Records from a dataset:

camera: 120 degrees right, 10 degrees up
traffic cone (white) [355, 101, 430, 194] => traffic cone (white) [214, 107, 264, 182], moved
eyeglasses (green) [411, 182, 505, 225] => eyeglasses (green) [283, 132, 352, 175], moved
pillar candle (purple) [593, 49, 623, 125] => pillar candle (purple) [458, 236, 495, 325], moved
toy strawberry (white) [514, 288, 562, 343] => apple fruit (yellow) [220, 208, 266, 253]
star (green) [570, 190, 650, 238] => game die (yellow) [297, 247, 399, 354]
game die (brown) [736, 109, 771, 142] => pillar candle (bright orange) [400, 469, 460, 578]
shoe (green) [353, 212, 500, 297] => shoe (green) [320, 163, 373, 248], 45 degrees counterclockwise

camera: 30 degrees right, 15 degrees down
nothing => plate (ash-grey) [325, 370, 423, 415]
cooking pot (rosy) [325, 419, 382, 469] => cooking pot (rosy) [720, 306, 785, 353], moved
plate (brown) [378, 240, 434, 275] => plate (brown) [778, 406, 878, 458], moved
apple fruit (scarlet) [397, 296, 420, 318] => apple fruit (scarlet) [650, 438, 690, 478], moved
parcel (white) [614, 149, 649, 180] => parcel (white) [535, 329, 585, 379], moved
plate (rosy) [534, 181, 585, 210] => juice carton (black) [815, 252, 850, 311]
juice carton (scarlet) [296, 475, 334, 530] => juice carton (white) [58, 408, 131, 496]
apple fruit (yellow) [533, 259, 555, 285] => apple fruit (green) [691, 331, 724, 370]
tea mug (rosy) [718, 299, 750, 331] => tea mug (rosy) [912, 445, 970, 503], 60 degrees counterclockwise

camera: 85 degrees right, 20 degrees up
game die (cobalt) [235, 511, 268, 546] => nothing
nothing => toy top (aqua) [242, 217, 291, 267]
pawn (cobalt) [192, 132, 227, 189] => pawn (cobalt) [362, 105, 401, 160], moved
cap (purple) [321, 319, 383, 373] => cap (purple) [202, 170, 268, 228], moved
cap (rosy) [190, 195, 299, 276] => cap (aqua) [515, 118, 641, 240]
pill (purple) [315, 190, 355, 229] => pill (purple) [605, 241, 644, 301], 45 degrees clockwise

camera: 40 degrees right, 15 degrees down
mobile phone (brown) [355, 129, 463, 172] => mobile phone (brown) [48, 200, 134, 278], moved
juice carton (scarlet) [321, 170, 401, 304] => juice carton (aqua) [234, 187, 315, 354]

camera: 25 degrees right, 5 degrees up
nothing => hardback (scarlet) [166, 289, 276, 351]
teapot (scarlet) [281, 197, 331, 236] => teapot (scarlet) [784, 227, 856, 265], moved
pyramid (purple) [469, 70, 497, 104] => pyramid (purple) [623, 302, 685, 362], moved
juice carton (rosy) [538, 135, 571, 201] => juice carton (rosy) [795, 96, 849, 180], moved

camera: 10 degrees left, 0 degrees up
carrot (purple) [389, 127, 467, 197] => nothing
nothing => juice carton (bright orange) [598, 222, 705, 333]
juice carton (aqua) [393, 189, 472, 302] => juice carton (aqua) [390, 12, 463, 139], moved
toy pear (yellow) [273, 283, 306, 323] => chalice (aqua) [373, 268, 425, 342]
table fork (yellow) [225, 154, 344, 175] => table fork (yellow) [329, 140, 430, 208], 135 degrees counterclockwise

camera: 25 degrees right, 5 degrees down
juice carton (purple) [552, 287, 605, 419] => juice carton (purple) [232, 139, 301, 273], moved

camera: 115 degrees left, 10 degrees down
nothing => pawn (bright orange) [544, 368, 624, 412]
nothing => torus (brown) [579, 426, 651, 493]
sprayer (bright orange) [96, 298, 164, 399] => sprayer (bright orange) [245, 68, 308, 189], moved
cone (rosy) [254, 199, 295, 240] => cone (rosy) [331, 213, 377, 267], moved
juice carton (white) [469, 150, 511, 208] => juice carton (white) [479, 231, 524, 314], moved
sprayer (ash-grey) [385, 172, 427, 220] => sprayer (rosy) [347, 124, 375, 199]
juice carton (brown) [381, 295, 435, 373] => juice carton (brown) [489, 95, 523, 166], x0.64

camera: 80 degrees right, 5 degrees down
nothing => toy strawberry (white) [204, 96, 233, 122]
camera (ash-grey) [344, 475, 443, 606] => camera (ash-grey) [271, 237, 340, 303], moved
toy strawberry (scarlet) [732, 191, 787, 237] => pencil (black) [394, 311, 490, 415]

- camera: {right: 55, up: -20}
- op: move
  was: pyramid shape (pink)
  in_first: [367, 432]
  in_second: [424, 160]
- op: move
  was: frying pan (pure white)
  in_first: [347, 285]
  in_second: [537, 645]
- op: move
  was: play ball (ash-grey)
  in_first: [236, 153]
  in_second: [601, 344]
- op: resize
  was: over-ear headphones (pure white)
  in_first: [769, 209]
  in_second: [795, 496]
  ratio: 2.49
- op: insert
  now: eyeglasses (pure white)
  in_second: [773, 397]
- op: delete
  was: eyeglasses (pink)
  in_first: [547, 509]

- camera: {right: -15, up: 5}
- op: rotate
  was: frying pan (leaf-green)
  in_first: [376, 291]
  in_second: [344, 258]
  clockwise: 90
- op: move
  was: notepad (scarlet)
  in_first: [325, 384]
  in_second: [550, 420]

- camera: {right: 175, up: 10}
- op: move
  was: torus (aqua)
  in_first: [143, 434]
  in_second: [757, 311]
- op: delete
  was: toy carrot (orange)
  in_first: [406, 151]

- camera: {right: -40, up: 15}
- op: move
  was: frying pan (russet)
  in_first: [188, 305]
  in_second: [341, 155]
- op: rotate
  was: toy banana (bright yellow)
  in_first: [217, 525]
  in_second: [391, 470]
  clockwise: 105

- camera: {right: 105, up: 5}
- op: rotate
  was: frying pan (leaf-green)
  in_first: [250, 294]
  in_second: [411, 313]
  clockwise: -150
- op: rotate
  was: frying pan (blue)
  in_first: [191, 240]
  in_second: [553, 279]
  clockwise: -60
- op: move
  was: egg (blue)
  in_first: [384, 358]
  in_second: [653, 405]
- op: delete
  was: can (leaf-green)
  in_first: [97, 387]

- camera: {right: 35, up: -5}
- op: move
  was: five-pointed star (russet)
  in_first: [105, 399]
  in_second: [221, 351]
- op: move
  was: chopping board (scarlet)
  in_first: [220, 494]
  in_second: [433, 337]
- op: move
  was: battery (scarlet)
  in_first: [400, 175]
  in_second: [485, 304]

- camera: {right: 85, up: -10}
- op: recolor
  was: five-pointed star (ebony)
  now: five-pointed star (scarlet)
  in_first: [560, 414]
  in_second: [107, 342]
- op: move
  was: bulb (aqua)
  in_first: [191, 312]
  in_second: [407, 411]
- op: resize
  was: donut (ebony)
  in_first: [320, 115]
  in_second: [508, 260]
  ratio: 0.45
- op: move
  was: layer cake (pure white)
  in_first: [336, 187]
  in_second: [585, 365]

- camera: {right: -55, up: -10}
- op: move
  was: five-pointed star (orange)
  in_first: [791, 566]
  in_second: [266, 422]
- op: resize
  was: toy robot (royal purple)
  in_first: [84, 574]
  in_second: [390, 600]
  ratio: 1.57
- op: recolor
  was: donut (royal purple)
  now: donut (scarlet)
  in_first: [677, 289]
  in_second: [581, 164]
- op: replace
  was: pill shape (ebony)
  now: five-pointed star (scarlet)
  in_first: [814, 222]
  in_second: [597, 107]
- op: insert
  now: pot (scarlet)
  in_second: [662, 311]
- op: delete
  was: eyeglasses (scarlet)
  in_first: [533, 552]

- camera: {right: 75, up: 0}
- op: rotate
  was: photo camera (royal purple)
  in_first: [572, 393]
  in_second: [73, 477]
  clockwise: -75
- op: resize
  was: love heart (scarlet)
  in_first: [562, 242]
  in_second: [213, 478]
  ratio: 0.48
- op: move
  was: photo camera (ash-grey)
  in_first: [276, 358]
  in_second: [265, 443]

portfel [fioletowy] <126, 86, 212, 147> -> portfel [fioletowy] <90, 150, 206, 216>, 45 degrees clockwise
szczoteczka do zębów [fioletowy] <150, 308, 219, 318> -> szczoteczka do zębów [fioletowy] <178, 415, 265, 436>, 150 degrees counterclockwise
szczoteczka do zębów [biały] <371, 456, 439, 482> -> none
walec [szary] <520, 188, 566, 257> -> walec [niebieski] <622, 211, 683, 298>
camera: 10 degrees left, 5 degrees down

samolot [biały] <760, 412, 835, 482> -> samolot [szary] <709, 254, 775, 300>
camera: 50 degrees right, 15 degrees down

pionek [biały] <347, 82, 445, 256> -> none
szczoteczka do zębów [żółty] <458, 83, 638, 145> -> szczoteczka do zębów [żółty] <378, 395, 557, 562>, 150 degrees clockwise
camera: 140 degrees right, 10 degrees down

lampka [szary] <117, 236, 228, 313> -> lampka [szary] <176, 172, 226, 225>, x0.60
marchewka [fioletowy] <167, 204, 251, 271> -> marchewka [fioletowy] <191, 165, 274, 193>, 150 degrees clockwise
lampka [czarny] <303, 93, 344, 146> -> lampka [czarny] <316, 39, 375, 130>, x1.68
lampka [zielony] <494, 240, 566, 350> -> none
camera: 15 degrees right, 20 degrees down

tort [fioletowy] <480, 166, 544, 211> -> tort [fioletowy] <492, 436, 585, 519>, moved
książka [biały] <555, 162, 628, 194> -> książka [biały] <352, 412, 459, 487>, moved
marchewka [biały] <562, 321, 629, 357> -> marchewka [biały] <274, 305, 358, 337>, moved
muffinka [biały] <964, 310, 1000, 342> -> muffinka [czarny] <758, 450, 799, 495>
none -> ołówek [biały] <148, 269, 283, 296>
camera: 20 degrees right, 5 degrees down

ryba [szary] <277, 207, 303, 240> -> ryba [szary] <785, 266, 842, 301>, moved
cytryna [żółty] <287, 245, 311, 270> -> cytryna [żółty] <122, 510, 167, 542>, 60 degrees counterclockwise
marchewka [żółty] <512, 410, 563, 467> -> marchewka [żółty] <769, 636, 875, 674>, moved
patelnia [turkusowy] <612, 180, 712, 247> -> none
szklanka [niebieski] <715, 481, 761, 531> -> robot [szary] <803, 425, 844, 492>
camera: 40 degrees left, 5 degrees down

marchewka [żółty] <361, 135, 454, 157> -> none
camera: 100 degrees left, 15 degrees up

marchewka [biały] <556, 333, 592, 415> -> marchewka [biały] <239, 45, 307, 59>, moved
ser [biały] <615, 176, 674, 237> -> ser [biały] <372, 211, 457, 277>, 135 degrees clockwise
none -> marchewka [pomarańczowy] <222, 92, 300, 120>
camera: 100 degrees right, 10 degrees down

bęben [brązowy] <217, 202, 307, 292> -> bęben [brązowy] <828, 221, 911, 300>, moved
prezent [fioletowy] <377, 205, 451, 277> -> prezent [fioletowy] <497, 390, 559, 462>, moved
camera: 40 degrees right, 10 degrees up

## [Action item]
Precisely reproduce the lines of the entries, beginning at the first and ending at the one containing "game die (brown)". Add nothing.

## [Answer for the task]
camera: 120 degrees right, 10 degrees up
traffic cone (white) [355, 101, 430, 194] => traffic cone (white) [214, 107, 264, 182], moved
eyeglasses (green) [411, 182, 505, 225] => eyeglasses (green) [283, 132, 352, 175], moved
pillar candle (purple) [593, 49, 623, 125] => pillar candle (purple) [458, 236, 495, 325], moved
toy strawberry (white) [514, 288, 562, 343] => apple fruit (yellow) [220, 208, 266, 253]
star (green) [570, 190, 650, 238] => game die (yellow) [297, 247, 399, 354]
game die (brown) [736, 109, 771, 142] => pillar candle (bright orange) [400, 469, 460, 578]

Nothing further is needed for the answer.